Copy the listing again from the line with "purple rectangle: moved 2" down to the line with "yellow square: moved 10 px right", putting "anticlockwise" wherever "counterclockwise" appears and leaving everything else as it is. Leave the pictures out.
— begin THE INPUT —
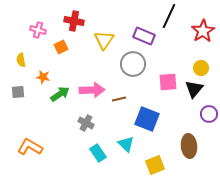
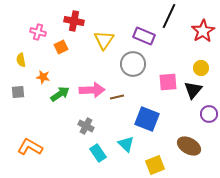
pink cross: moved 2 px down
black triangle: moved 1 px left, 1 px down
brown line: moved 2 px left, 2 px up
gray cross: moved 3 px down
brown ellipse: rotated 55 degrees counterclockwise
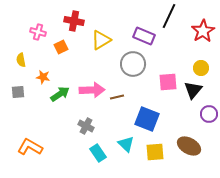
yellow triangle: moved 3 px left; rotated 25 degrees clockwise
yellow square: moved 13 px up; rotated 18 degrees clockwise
— end THE INPUT —
— begin THE INPUT —
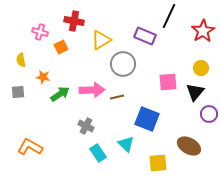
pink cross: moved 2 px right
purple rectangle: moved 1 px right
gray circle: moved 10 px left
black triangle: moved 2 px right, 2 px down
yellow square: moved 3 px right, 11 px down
— end THE INPUT —
— begin THE INPUT —
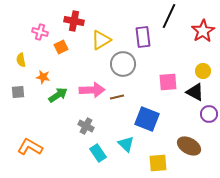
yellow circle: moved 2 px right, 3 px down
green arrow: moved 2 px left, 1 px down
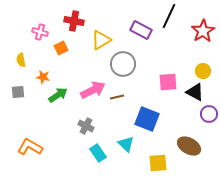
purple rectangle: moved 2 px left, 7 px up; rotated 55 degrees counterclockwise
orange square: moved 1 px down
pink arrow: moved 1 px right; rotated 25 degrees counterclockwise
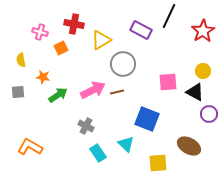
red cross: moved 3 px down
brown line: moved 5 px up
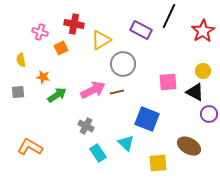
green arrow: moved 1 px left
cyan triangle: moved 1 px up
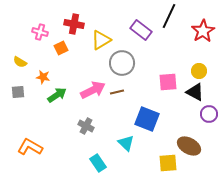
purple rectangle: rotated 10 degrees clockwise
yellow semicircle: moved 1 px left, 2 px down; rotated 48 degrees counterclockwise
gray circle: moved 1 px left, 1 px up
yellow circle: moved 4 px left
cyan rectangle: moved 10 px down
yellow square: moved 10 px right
— end THE INPUT —
▸ THE RESPONSE
purple rectangle: moved 2 px left, 7 px up; rotated 55 degrees anticlockwise
orange square: moved 1 px down
pink arrow: moved 1 px right; rotated 25 degrees anticlockwise
red cross: moved 3 px down
brown line: moved 5 px up
green arrow: moved 1 px left
cyan triangle: moved 1 px up
purple rectangle: rotated 10 degrees clockwise
yellow semicircle: moved 1 px left, 2 px down; rotated 48 degrees anticlockwise
gray circle: moved 1 px left, 1 px up
yellow circle: moved 4 px left
cyan rectangle: moved 10 px down
yellow square: moved 10 px right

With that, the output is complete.